__Task description__:
Where a line of the material includes the string "black", copy that line.

__Data provided__:
------

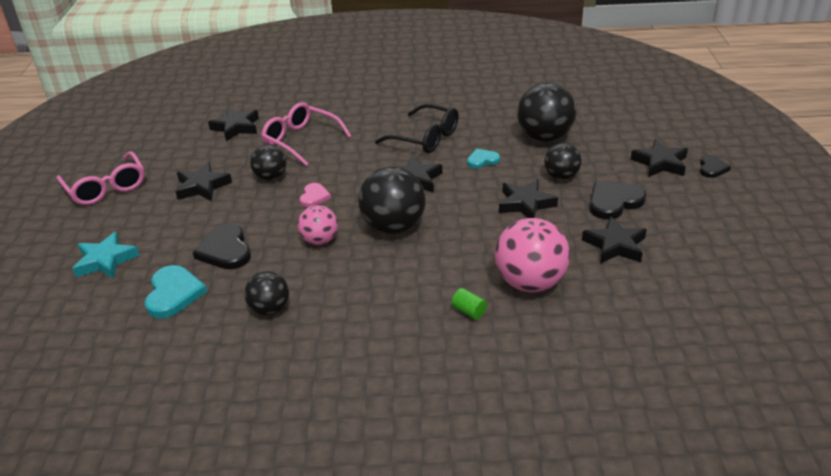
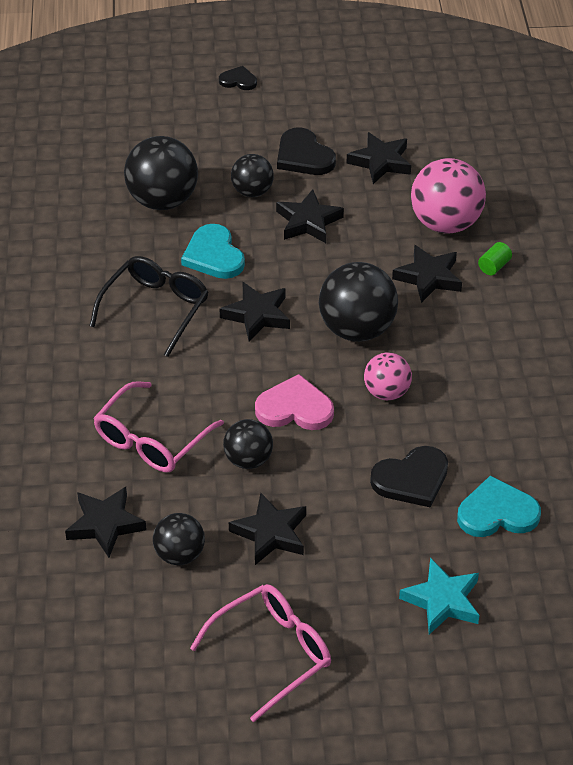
camera: 95 degrees left, 10 degrees up
(270, 309) = (511, 420): black ball -> black ball (179, 554)
(314, 196) = (295, 408): pink heart -> pink heart, size x1.69
(482, 160) = (214, 255): turquoise heart -> turquoise heart, size x1.69
(660, 163) = (227, 115): black star -> black star (428, 277)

------

__Response__:
(270, 309) = (511, 420): black ball -> black ball (179, 554)
(660, 163) = (227, 115): black star -> black star (428, 277)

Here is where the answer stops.